— start of DATA SHOWN —
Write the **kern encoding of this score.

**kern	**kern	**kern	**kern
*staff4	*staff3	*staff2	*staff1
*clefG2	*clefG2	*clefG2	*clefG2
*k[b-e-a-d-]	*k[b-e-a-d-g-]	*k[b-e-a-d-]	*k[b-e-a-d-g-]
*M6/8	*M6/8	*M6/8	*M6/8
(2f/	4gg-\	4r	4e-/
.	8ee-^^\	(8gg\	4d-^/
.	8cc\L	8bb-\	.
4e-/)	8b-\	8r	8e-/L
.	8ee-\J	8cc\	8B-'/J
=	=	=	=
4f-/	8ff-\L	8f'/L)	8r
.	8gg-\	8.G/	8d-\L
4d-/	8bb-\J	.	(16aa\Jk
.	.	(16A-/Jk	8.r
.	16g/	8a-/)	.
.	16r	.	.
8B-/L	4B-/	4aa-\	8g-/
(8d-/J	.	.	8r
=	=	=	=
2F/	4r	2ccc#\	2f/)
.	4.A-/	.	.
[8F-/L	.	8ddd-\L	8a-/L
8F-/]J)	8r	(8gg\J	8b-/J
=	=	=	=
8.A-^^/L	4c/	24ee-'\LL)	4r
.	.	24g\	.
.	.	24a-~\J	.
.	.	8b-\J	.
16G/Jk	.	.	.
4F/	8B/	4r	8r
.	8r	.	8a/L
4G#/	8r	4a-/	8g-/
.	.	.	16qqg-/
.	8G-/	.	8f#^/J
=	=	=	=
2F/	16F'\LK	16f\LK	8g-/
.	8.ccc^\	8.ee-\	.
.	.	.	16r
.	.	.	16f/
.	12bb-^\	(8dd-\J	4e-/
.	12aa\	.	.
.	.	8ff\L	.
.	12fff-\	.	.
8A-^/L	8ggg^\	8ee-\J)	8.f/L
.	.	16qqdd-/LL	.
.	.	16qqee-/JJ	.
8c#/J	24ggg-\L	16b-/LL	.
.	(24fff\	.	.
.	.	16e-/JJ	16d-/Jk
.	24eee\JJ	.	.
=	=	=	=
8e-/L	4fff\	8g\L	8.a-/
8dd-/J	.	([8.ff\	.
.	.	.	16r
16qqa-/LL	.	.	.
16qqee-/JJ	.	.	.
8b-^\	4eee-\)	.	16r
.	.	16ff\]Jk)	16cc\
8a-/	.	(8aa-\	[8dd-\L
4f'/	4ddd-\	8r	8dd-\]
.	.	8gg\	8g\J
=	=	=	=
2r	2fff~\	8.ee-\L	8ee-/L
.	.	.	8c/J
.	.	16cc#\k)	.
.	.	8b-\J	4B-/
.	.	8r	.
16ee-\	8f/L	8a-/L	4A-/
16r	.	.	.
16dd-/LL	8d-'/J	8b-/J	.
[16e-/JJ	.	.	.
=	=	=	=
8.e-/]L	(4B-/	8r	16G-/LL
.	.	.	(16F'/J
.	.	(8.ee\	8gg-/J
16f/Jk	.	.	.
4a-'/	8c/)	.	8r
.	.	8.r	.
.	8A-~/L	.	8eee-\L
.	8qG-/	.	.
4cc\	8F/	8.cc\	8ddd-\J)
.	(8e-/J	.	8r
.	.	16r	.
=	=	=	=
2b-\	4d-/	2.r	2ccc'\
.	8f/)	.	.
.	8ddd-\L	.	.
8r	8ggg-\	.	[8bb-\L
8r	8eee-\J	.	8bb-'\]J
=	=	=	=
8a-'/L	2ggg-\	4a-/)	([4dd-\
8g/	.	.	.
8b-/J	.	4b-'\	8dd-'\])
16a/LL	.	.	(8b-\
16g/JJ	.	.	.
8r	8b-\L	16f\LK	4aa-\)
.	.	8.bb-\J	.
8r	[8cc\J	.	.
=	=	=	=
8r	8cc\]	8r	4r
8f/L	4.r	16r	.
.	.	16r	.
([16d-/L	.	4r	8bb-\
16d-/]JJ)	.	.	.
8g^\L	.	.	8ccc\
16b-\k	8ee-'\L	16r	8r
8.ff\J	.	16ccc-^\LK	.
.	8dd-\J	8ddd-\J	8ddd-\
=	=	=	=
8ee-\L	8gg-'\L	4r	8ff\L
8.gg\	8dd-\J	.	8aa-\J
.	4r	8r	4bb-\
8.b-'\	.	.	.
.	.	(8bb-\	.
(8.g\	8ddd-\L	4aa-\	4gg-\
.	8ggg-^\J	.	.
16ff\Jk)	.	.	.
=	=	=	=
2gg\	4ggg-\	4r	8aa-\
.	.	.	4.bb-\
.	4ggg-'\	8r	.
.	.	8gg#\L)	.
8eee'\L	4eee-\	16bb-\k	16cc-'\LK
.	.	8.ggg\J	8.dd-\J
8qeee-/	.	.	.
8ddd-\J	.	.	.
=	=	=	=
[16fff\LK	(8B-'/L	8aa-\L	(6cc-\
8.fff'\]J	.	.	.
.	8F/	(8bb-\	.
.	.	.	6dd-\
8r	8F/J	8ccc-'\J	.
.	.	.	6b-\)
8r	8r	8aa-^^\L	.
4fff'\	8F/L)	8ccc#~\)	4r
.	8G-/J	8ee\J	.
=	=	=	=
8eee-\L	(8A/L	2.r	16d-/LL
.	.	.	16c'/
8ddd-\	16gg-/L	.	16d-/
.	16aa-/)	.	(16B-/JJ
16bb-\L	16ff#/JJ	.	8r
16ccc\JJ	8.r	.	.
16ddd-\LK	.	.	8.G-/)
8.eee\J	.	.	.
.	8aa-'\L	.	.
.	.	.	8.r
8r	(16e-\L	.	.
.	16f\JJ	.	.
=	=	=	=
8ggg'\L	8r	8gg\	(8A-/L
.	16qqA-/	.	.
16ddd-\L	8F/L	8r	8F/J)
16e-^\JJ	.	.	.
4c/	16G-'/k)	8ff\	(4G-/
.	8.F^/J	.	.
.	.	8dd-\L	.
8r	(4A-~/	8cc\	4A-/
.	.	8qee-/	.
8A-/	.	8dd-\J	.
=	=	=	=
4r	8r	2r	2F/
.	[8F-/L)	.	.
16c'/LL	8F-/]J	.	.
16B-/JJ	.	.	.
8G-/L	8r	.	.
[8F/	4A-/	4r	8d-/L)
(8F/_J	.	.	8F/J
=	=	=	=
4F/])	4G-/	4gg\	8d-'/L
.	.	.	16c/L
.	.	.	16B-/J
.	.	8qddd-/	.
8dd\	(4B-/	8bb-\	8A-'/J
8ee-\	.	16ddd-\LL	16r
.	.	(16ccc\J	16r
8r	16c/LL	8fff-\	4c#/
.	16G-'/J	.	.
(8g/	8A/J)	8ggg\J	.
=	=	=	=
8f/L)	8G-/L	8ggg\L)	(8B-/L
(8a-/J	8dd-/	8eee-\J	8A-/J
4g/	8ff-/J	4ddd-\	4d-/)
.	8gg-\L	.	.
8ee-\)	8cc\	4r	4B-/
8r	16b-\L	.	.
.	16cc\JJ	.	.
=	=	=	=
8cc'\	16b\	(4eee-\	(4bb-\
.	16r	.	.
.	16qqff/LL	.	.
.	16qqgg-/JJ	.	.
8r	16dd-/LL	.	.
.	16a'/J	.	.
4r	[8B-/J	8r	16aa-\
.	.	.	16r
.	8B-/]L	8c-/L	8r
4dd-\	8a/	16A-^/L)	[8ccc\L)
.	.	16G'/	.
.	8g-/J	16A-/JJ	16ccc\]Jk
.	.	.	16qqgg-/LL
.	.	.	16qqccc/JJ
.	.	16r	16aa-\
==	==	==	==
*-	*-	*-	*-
— end of DATA SHOWN —
JOB: Which lines of the records contain the string "kern", with case counting? Copy each of those lines.

EXERCISE SOLUTION:
Write the **kern encoding of this score.
**kern	**kern	**kern	**kern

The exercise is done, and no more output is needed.